WHAT THE EXERCISE ASKS – Search the records for lines with the word "capsule" and copy each match.

RECORDS SHOWN –
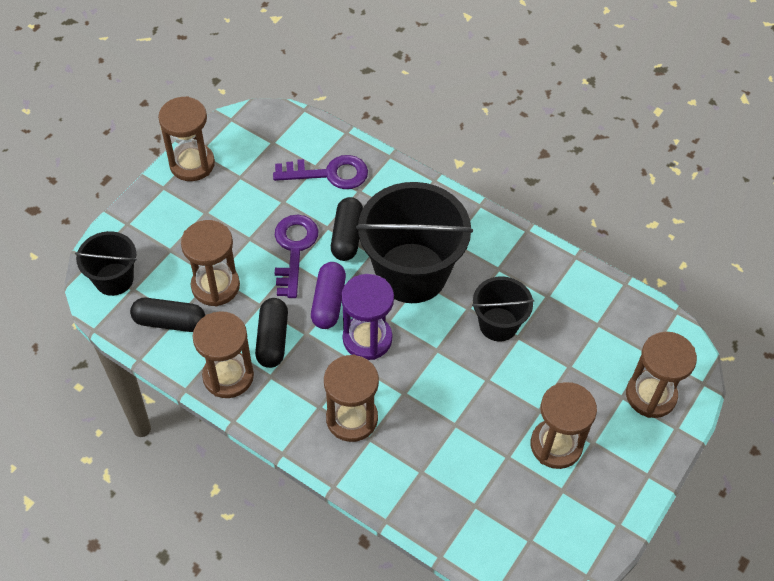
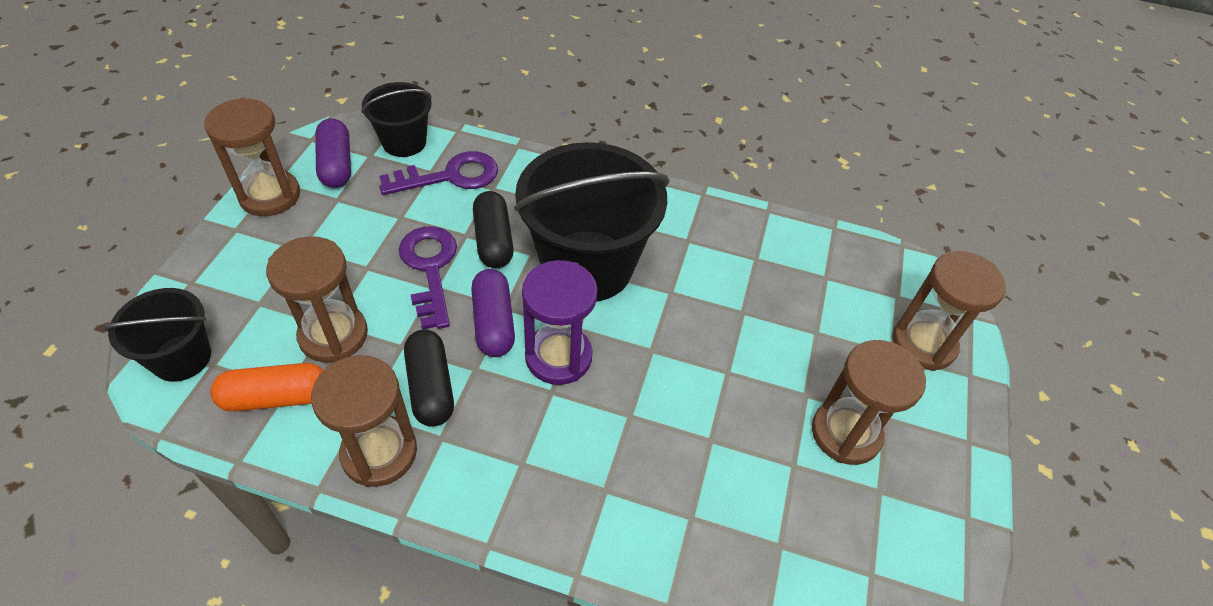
camera: 20 degrees left, 5 degrees down
(170, 322) = (276, 397): black capsule -> orange capsule
(245, 146) = (336, 164): none -> purple capsule
(352, 418) = (572, 468): brown hourglass -> none
(498, 324) = (714, 302): black bucket -> black bucket (404, 142)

ANSWER BELOW –
(170, 322) = (276, 397): black capsule -> orange capsule
(245, 146) = (336, 164): none -> purple capsule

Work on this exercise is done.